(Dataset records Opens)

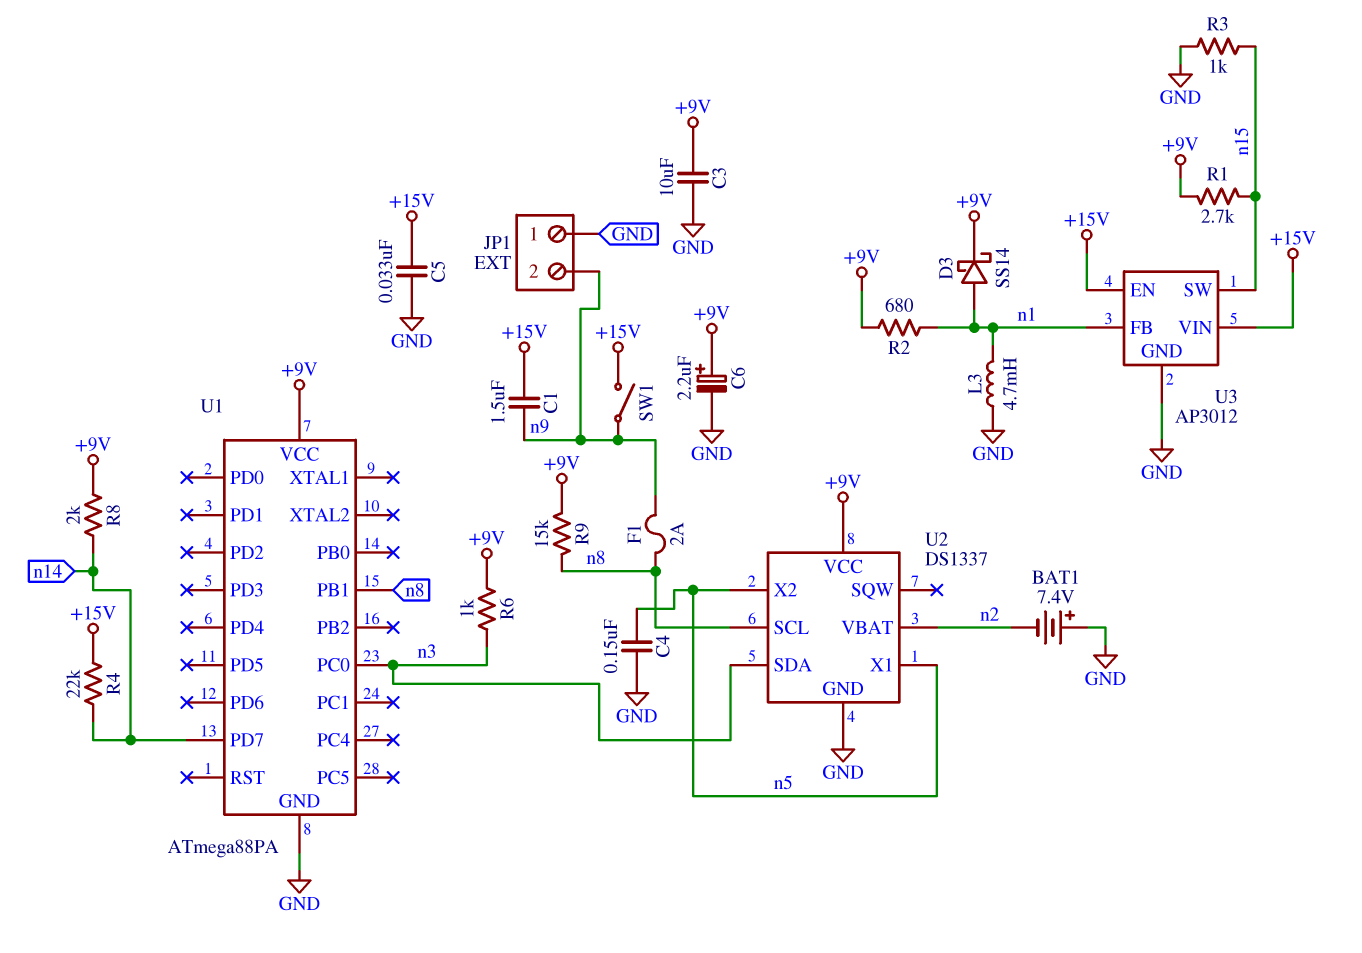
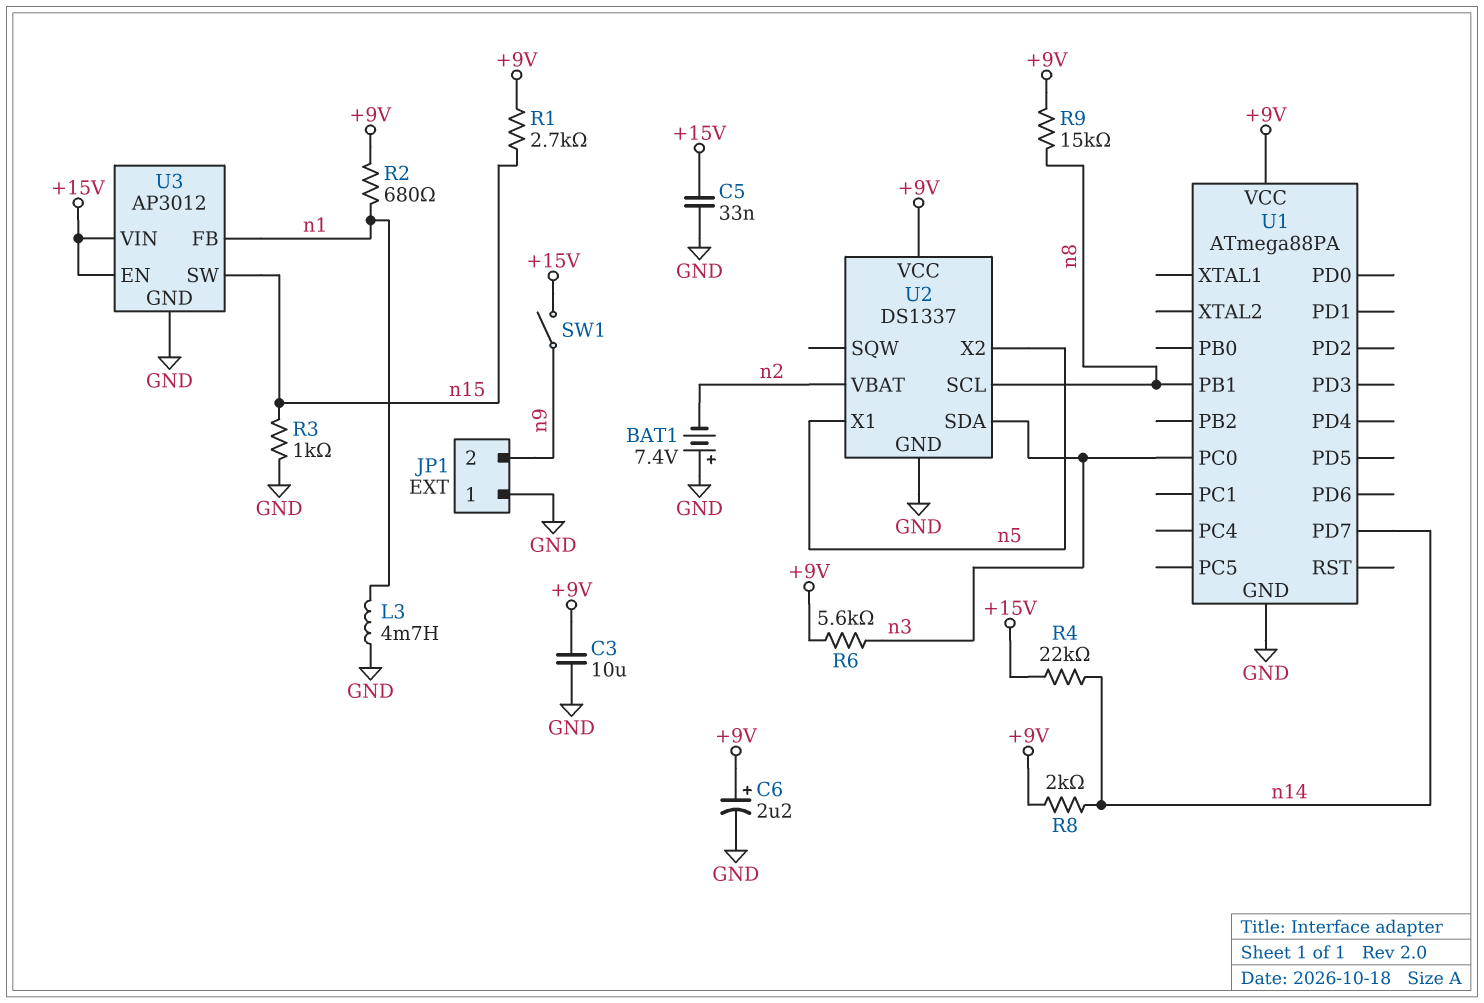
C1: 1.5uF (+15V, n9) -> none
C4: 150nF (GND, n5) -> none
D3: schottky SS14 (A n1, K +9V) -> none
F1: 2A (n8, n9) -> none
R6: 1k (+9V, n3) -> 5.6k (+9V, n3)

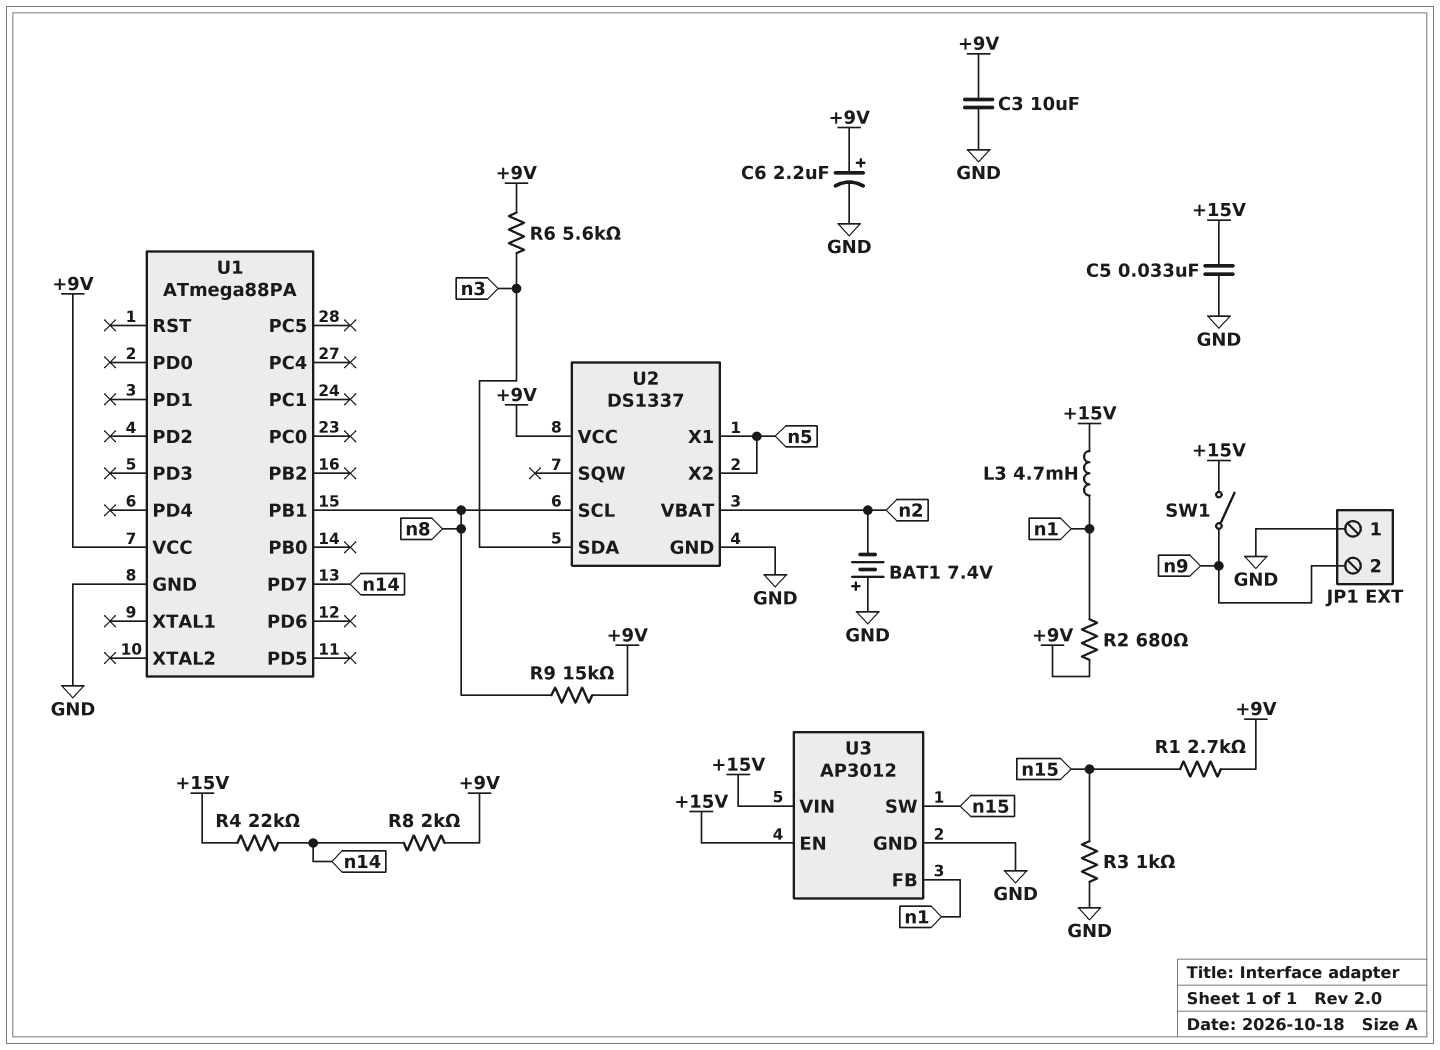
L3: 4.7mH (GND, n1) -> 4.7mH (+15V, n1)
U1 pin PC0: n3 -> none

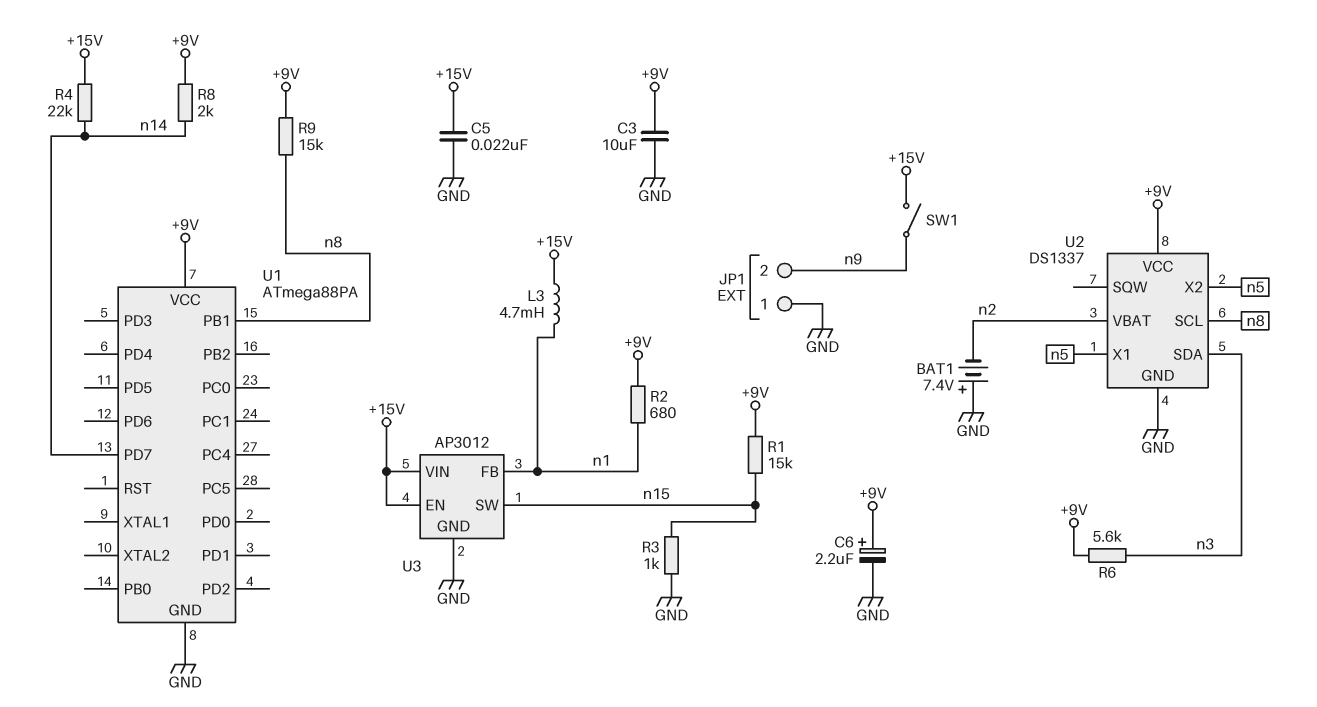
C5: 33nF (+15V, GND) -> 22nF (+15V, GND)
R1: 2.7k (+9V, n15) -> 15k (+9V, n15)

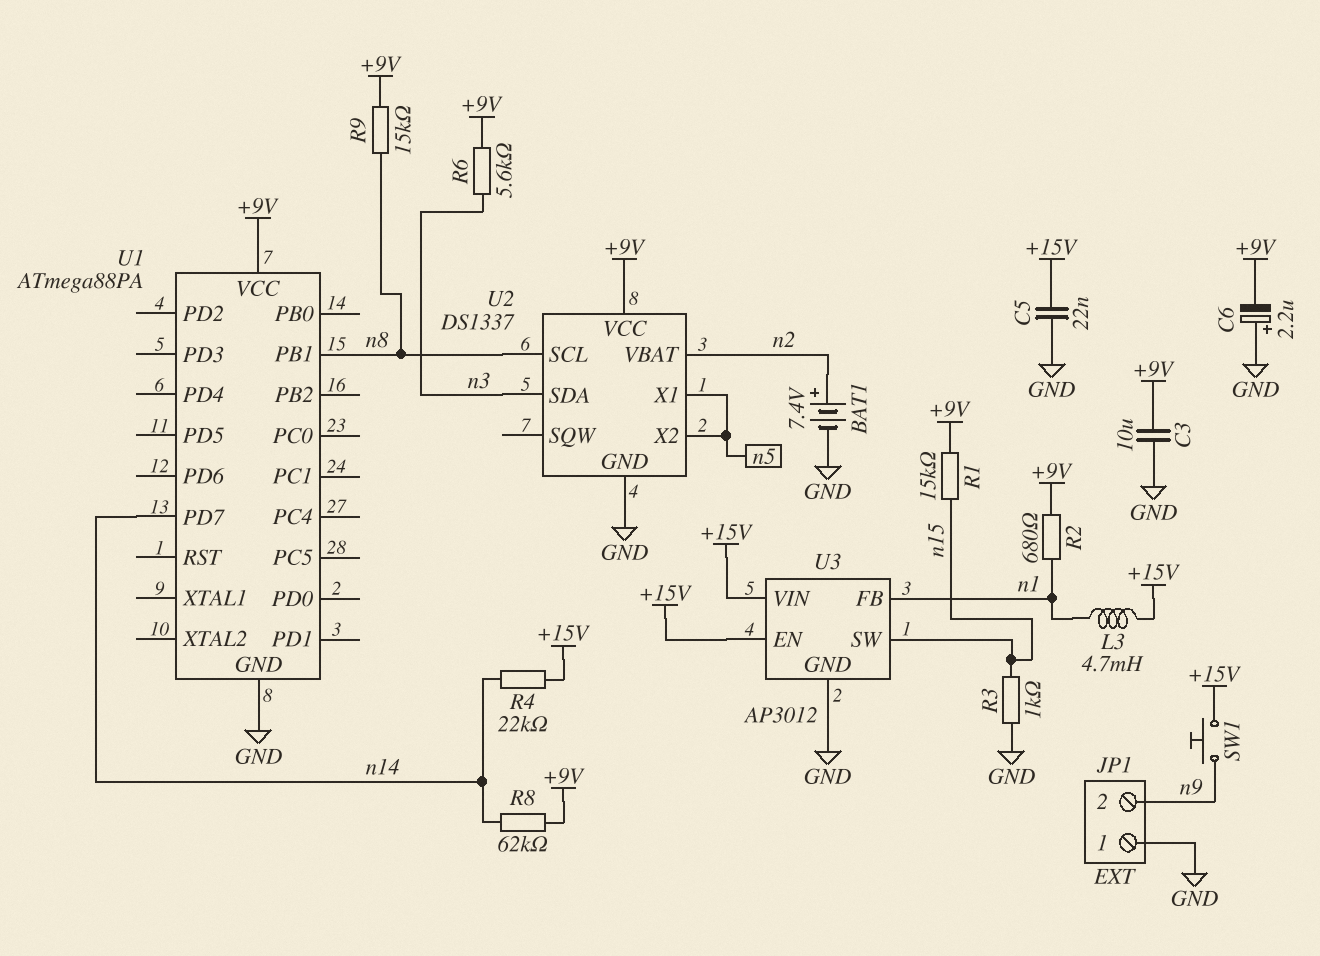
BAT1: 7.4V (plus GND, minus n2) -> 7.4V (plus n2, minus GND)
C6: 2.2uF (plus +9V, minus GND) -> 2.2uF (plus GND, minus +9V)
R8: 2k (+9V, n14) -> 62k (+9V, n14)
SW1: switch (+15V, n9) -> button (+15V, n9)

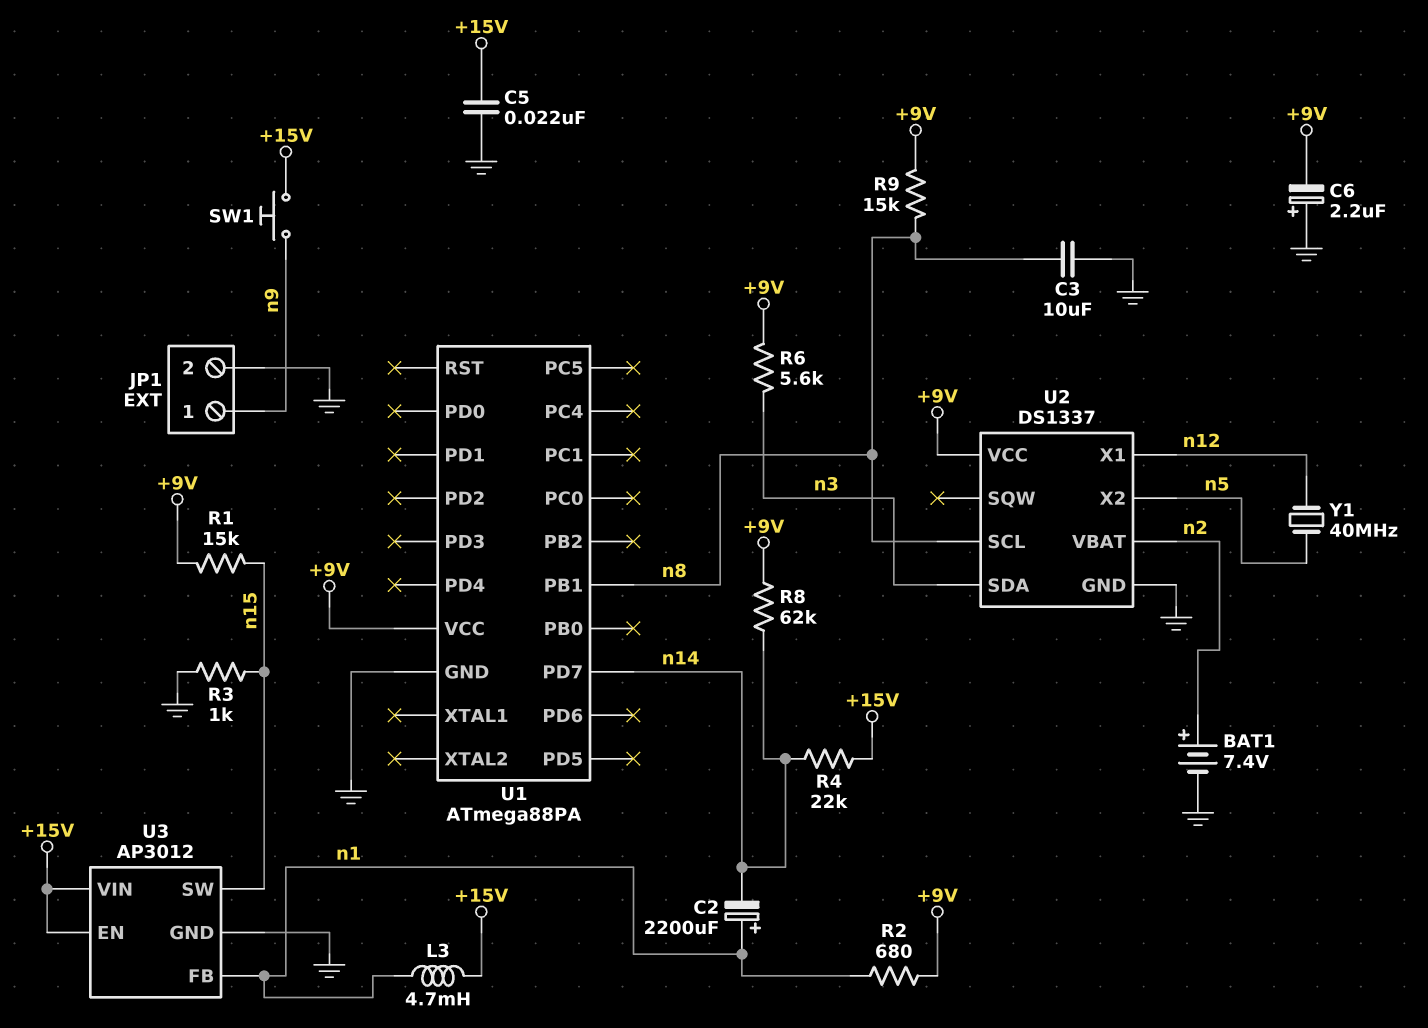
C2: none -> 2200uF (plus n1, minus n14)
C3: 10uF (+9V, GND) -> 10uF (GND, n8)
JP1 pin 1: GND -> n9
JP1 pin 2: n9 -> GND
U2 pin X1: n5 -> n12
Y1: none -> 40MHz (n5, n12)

(Dataset records Closes)

• [What is needed]:
Please output every record above exactly. Leave the pictures out.

• [Written solution]:
C1: 1.5uF (+15V, n9) -> none
C4: 150nF (GND, n5) -> none
D3: schottky SS14 (A n1, K +9V) -> none
F1: 2A (n8, n9) -> none
R6: 1k (+9V, n3) -> 5.6k (+9V, n3)

L3: 4.7mH (GND, n1) -> 4.7mH (+15V, n1)
U1 pin PC0: n3 -> none

C5: 33nF (+15V, GND) -> 22nF (+15V, GND)
R1: 2.7k (+9V, n15) -> 15k (+9V, n15)

BAT1: 7.4V (plus GND, minus n2) -> 7.4V (plus n2, minus GND)
C6: 2.2uF (plus +9V, minus GND) -> 2.2uF (plus GND, minus +9V)
R8: 2k (+9V, n14) -> 62k (+9V, n14)
SW1: switch (+15V, n9) -> button (+15V, n9)

C2: none -> 2200uF (plus n1, minus n14)
C3: 10uF (+9V, GND) -> 10uF (GND, n8)
JP1 pin 1: GND -> n9
JP1 pin 2: n9 -> GND
U2 pin X1: n5 -> n12
Y1: none -> 40MHz (n5, n12)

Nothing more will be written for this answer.